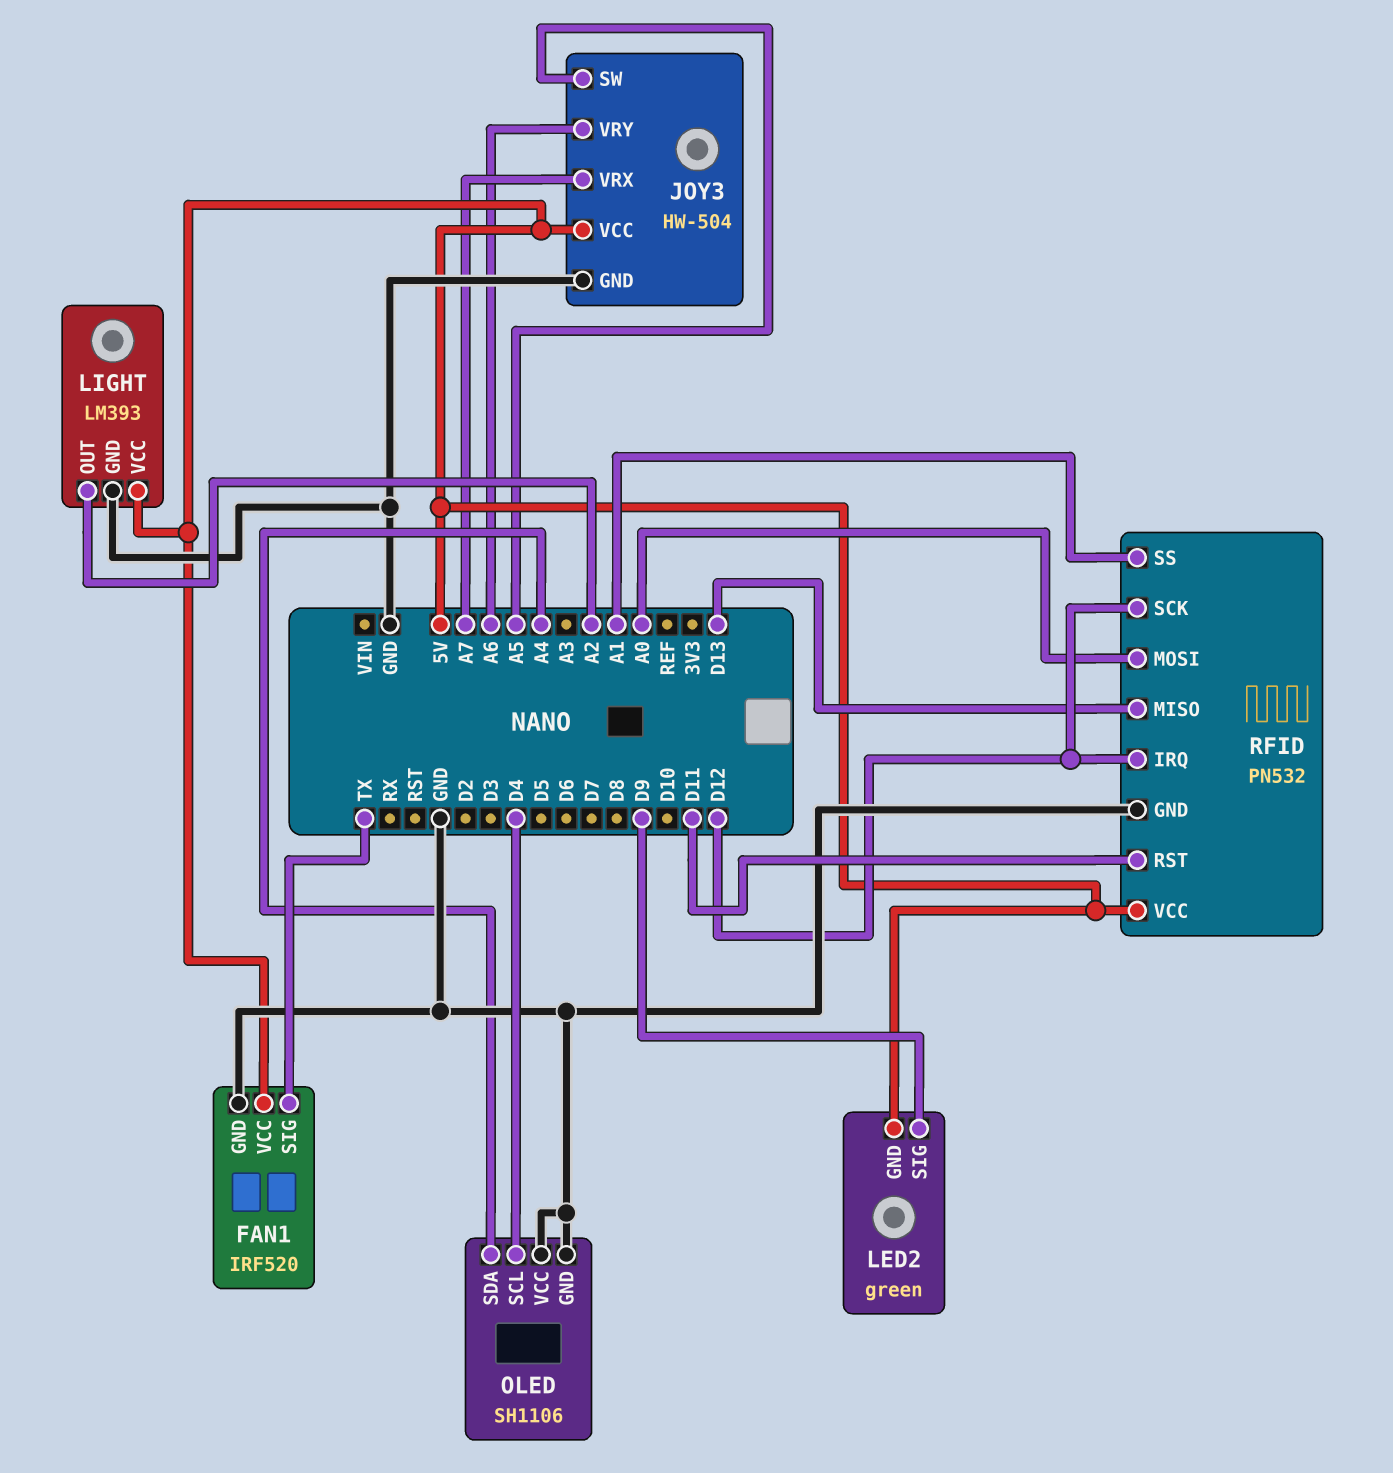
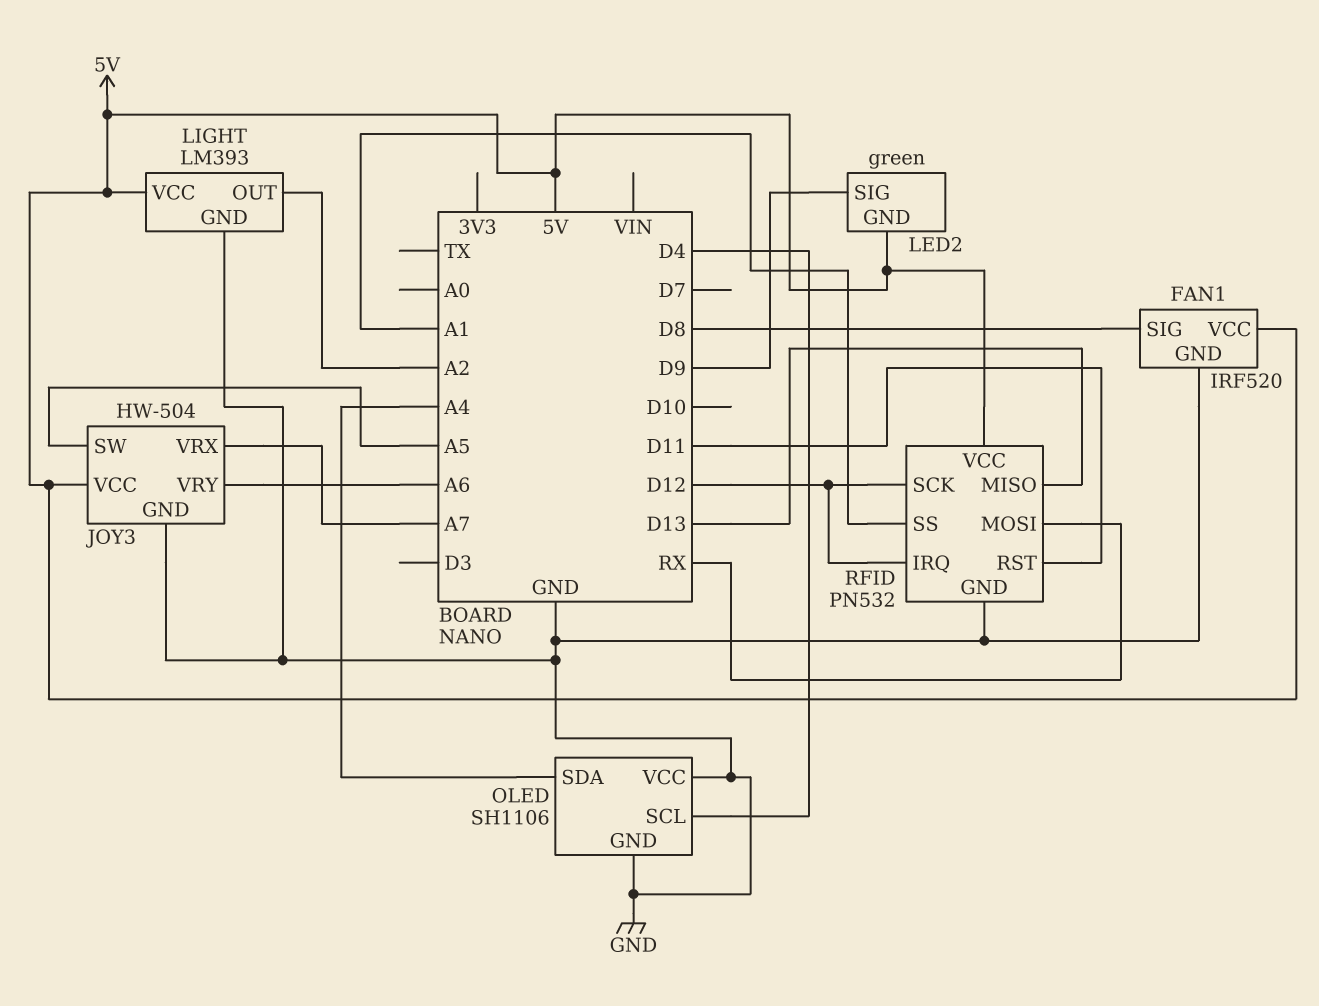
FAN1 pin SIG: TX -> D8
RFID pin MOSI: A0 -> RX

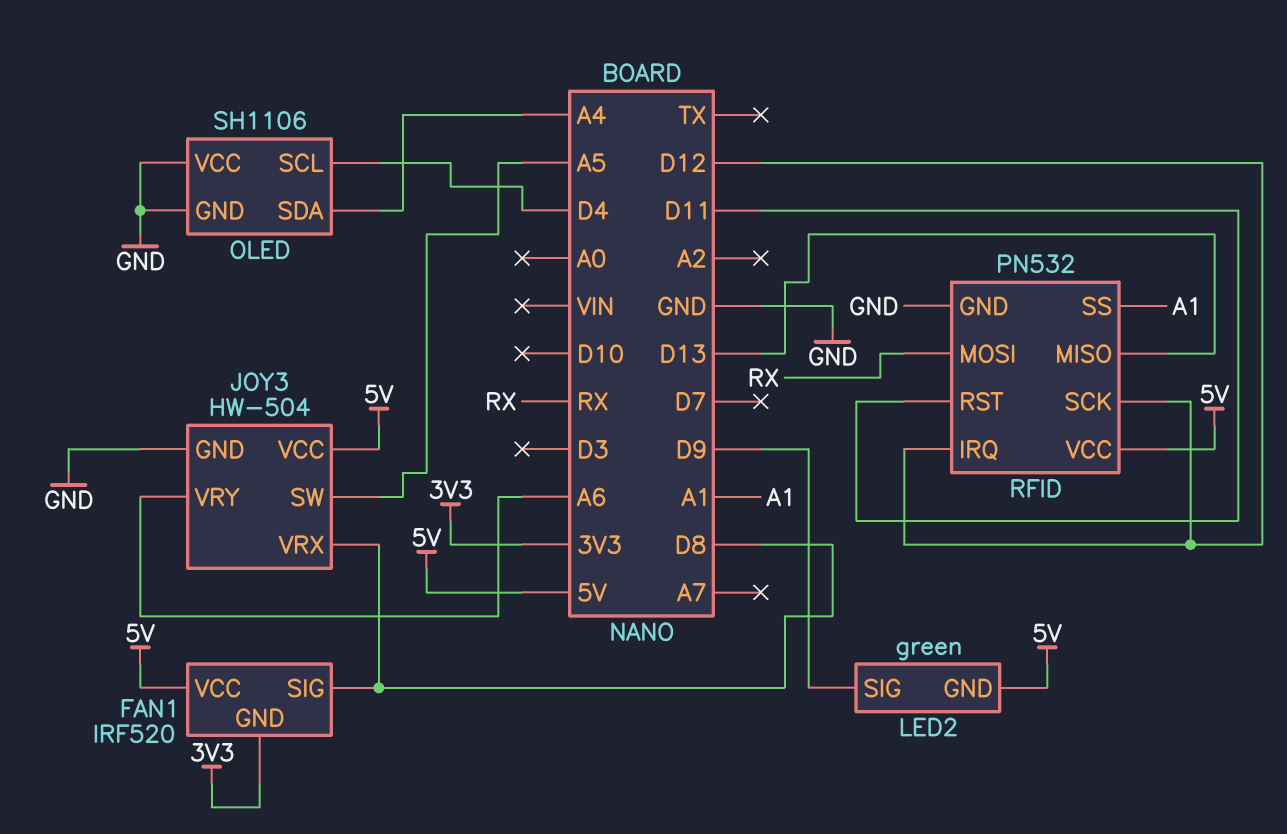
FAN1 pin GND: GND -> 3V3
JOY3 pin VRX: A7 -> D8
LIGHT: LM393 -> none
LIGHT pin GND: GND -> none
LIGHT pin OUT: A2 -> none
LIGHT pin VCC: 5V -> none

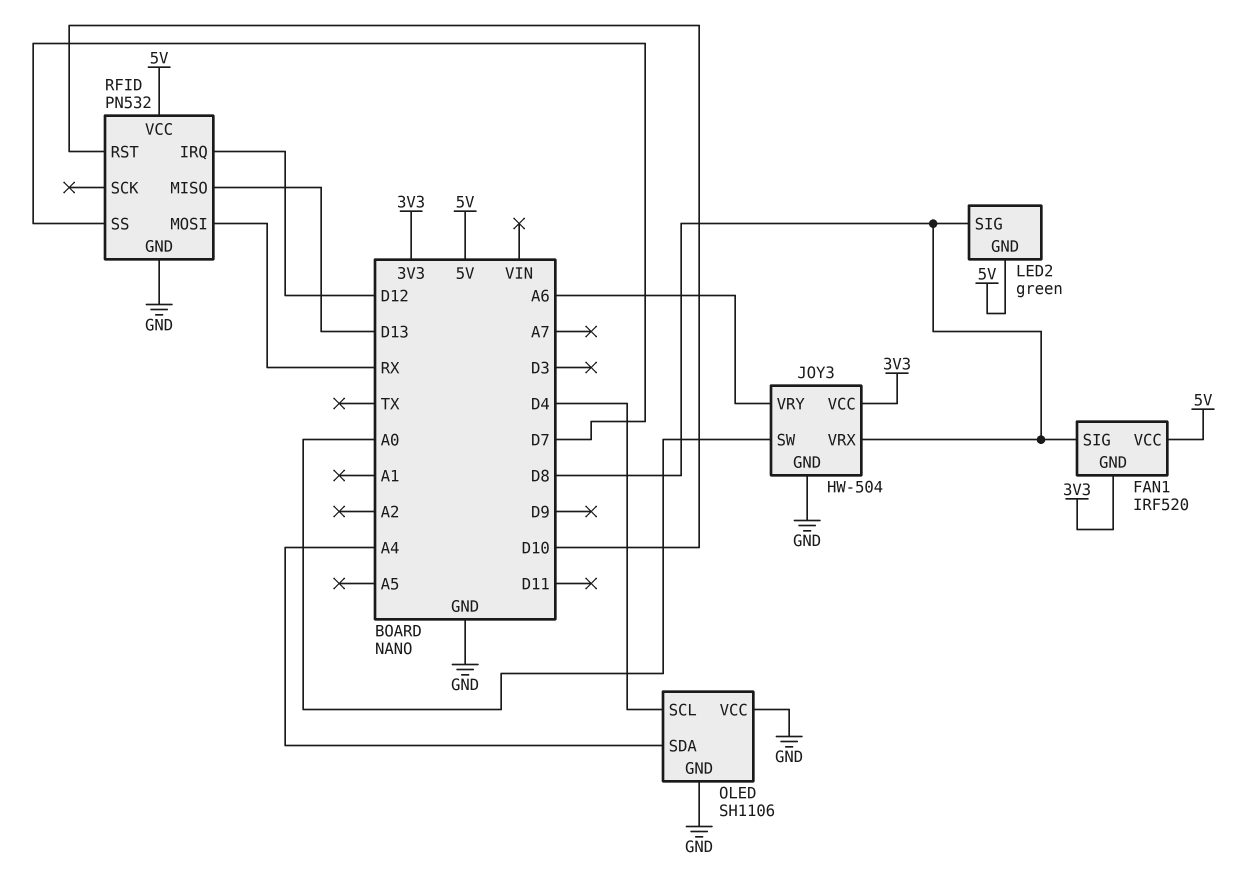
JOY3 pin SW: A5 -> A0
JOY3 pin VCC: 5V -> 3V3
LED2 pin SIG: D9 -> D8
RFID pin RST: D11 -> D10
RFID pin SCK: D12 -> none
RFID pin SS: A1 -> D7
-- -- --
Pictures stay out. Repeat only the lines from the beginning of the data through the line that has "RFID pin RST: D11 -> D10".

FAN1 pin SIG: TX -> D8
RFID pin MOSI: A0 -> RX

FAN1 pin GND: GND -> 3V3
JOY3 pin VRX: A7 -> D8
LIGHT: LM393 -> none
LIGHT pin GND: GND -> none
LIGHT pin OUT: A2 -> none
LIGHT pin VCC: 5V -> none

JOY3 pin SW: A5 -> A0
JOY3 pin VCC: 5V -> 3V3
LED2 pin SIG: D9 -> D8
RFID pin RST: D11 -> D10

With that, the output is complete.